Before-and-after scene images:
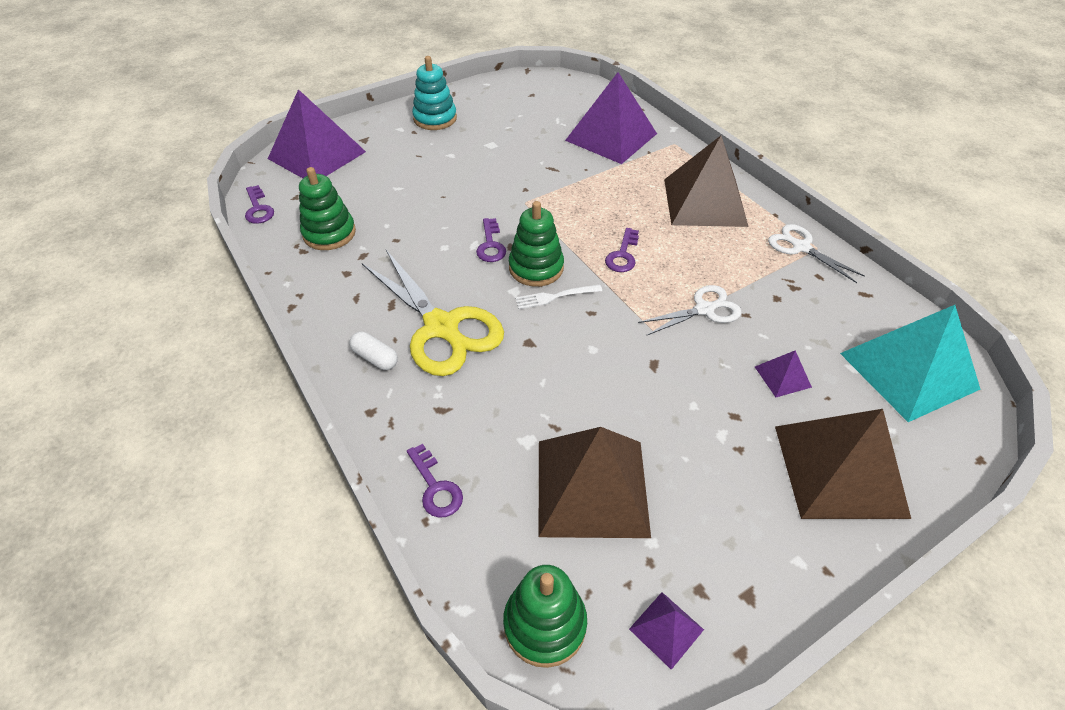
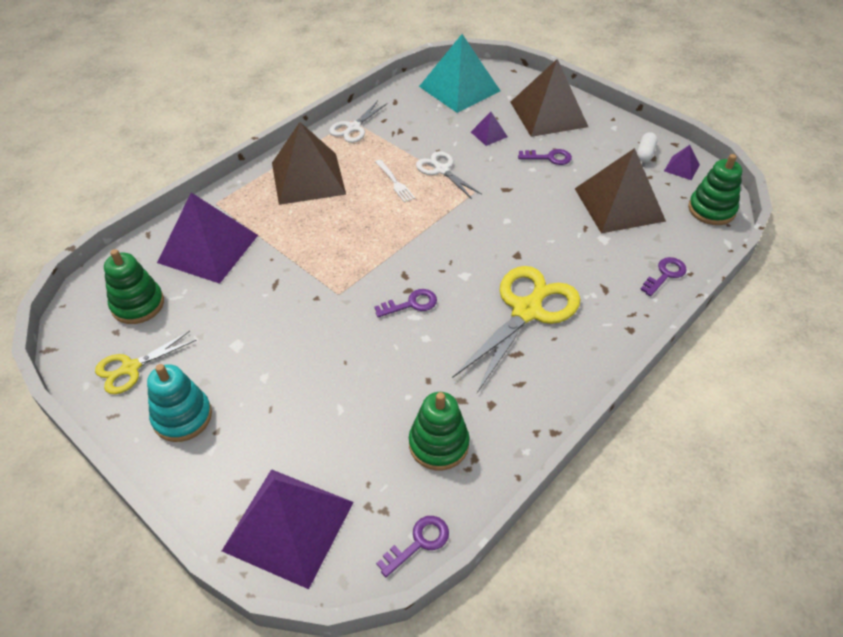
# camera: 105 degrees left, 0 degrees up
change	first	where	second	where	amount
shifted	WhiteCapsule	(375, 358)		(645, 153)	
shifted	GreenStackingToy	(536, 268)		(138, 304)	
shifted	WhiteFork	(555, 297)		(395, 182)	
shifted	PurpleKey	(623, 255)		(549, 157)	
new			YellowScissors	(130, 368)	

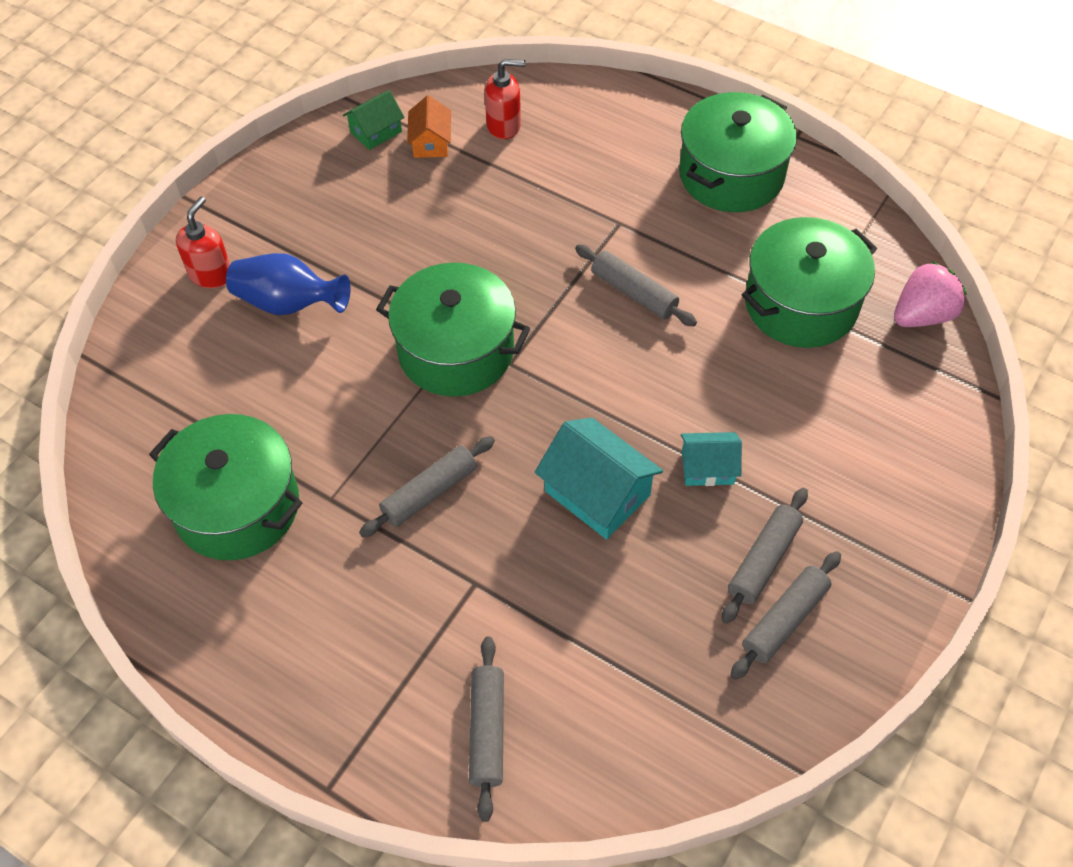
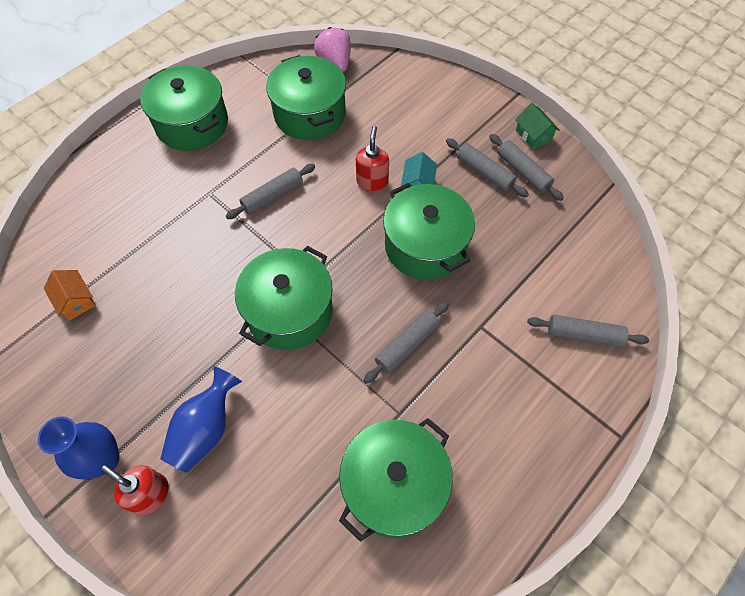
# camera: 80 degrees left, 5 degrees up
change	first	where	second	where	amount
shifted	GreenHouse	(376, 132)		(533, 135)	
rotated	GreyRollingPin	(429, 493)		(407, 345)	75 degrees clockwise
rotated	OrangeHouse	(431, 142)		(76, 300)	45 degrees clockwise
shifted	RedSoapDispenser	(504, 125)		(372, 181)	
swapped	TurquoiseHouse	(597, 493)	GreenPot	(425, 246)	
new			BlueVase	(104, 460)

- **Assignment**
Without the pictures, give every line above again exactly.

- **Your response**
# camera: 105 degrees left, 0 degrees up
change	first	where	second	where	amount
shifted	WhiteCapsule	(375, 358)		(645, 153)	
shifted	GreenStackingToy	(536, 268)		(138, 304)	
shifted	WhiteFork	(555, 297)		(395, 182)	
shifted	PurpleKey	(623, 255)		(549, 157)	
new			YellowScissors	(130, 368)	

# camera: 80 degrees left, 5 degrees up
change	first	where	second	where	amount
shifted	GreenHouse	(376, 132)		(533, 135)	
rotated	GreyRollingPin	(429, 493)		(407, 345)	75 degrees clockwise
rotated	OrangeHouse	(431, 142)		(76, 300)	45 degrees clockwise
shifted	RedSoapDispenser	(504, 125)		(372, 181)	
swapped	TurquoiseHouse	(597, 493)	GreenPot	(425, 246)	
new			BlueVase	(104, 460)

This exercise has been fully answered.